Copy verbatim the block of lines in the entries below whose first line contains "SERVO1 pin VCC: 5V -> 3V3" and whose last line contains "ENC1 pin DT: D3 -> RX". Leave out all other lines.

[Change detection outputs]
----------------
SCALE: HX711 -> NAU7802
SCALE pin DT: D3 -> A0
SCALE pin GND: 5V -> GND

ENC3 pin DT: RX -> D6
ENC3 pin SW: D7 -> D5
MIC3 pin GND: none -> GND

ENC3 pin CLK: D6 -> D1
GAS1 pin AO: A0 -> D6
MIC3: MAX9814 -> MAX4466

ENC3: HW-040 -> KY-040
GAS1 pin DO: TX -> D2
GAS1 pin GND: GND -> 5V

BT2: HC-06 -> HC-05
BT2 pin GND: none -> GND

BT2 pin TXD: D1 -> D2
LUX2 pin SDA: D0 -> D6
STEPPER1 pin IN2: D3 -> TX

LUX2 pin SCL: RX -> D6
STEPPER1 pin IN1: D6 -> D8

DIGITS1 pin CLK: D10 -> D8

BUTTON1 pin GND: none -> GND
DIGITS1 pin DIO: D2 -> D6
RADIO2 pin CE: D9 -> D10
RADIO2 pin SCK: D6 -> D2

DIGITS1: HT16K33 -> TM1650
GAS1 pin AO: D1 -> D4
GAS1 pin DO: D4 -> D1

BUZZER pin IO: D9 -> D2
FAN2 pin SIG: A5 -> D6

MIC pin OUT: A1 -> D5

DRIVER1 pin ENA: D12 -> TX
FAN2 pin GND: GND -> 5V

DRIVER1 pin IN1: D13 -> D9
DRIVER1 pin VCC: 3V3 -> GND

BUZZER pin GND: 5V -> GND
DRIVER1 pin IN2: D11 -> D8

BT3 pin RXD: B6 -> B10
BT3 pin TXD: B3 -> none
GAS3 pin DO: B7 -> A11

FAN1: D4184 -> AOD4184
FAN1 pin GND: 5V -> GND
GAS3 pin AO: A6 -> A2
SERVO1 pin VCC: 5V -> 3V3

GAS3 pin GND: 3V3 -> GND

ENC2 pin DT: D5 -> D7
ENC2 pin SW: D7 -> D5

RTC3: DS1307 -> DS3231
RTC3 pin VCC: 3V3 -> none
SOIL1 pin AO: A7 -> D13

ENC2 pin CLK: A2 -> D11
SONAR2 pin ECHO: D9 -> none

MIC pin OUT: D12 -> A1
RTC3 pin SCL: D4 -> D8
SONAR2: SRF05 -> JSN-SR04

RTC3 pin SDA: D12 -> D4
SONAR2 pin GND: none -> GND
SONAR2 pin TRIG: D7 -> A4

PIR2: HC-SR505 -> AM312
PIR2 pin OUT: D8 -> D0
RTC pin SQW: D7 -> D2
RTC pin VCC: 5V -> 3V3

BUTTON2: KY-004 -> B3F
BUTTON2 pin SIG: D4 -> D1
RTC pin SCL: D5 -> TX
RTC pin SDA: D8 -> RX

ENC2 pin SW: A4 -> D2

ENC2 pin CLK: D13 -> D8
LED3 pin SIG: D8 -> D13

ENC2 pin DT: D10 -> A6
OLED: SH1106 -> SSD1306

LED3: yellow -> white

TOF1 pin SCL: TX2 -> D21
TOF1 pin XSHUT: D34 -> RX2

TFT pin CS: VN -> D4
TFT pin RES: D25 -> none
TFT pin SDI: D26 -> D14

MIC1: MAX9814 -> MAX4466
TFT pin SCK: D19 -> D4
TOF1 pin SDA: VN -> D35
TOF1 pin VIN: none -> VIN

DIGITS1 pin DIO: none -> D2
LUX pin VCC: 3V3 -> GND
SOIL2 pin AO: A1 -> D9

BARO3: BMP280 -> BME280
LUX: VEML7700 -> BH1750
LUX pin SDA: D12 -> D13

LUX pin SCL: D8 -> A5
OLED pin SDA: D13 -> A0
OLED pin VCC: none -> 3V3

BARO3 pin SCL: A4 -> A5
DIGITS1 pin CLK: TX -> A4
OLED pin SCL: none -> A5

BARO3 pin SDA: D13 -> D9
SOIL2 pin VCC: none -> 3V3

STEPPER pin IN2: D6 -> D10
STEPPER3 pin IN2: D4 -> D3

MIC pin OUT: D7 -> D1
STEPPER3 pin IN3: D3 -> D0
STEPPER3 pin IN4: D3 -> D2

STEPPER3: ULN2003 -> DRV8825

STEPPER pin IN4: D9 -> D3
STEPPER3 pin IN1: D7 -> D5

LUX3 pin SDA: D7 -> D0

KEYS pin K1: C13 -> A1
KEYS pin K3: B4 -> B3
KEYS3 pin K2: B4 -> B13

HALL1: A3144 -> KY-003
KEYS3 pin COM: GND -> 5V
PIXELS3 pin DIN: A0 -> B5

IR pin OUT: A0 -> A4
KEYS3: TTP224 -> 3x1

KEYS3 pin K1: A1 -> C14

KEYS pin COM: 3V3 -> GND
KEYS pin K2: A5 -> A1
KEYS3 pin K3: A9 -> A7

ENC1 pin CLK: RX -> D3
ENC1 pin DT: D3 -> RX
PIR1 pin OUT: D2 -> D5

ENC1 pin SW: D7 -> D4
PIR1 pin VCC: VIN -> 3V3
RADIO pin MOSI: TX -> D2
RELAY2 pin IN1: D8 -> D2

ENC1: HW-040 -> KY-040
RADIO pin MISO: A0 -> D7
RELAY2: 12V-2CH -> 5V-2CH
----------------
RESPONSE ->
SERVO1 pin VCC: 5V -> 3V3

GAS3 pin GND: 3V3 -> GND

ENC2 pin DT: D5 -> D7
ENC2 pin SW: D7 -> D5

RTC3: DS1307 -> DS3231
RTC3 pin VCC: 3V3 -> none
SOIL1 pin AO: A7 -> D13

ENC2 pin CLK: A2 -> D11
SONAR2 pin ECHO: D9 -> none

MIC pin OUT: D12 -> A1
RTC3 pin SCL: D4 -> D8
SONAR2: SRF05 -> JSN-SR04

RTC3 pin SDA: D12 -> D4
SONAR2 pin GND: none -> GND
SONAR2 pin TRIG: D7 -> A4

PIR2: HC-SR505 -> AM312
PIR2 pin OUT: D8 -> D0
RTC pin SQW: D7 -> D2
RTC pin VCC: 5V -> 3V3

BUTTON2: KY-004 -> B3F
BUTTON2 pin SIG: D4 -> D1
RTC pin SCL: D5 -> TX
RTC pin SDA: D8 -> RX

ENC2 pin SW: A4 -> D2

ENC2 pin CLK: D13 -> D8
LED3 pin SIG: D8 -> D13

ENC2 pin DT: D10 -> A6
OLED: SH1106 -> SSD1306

LED3: yellow -> white

TOF1 pin SCL: TX2 -> D21
TOF1 pin XSHUT: D34 -> RX2

TFT pin CS: VN -> D4
TFT pin RES: D25 -> none
TFT pin SDI: D26 -> D14

MIC1: MAX9814 -> MAX4466
TFT pin SCK: D19 -> D4
TOF1 pin SDA: VN -> D35
TOF1 pin VIN: none -> VIN

DIGITS1 pin DIO: none -> D2
LUX pin VCC: 3V3 -> GND
SOIL2 pin AO: A1 -> D9

BARO3: BMP280 -> BME280
LUX: VEML7700 -> BH1750
LUX pin SDA: D12 -> D13

LUX pin SCL: D8 -> A5
OLED pin SDA: D13 -> A0
OLED pin VCC: none -> 3V3

BARO3 pin SCL: A4 -> A5
DIGITS1 pin CLK: TX -> A4
OLED pin SCL: none -> A5

BARO3 pin SDA: D13 -> D9
SOIL2 pin VCC: none -> 3V3

STEPPER pin IN2: D6 -> D10
STEPPER3 pin IN2: D4 -> D3

MIC pin OUT: D7 -> D1
STEPPER3 pin IN3: D3 -> D0
STEPPER3 pin IN4: D3 -> D2

STEPPER3: ULN2003 -> DRV8825

STEPPER pin IN4: D9 -> D3
STEPPER3 pin IN1: D7 -> D5

LUX3 pin SDA: D7 -> D0

KEYS pin K1: C13 -> A1
KEYS pin K3: B4 -> B3
KEYS3 pin K2: B4 -> B13

HALL1: A3144 -> KY-003
KEYS3 pin COM: GND -> 5V
PIXELS3 pin DIN: A0 -> B5

IR pin OUT: A0 -> A4
KEYS3: TTP224 -> 3x1

KEYS3 pin K1: A1 -> C14

KEYS pin COM: 3V3 -> GND
KEYS pin K2: A5 -> A1
KEYS3 pin K3: A9 -> A7

ENC1 pin CLK: RX -> D3
ENC1 pin DT: D3 -> RX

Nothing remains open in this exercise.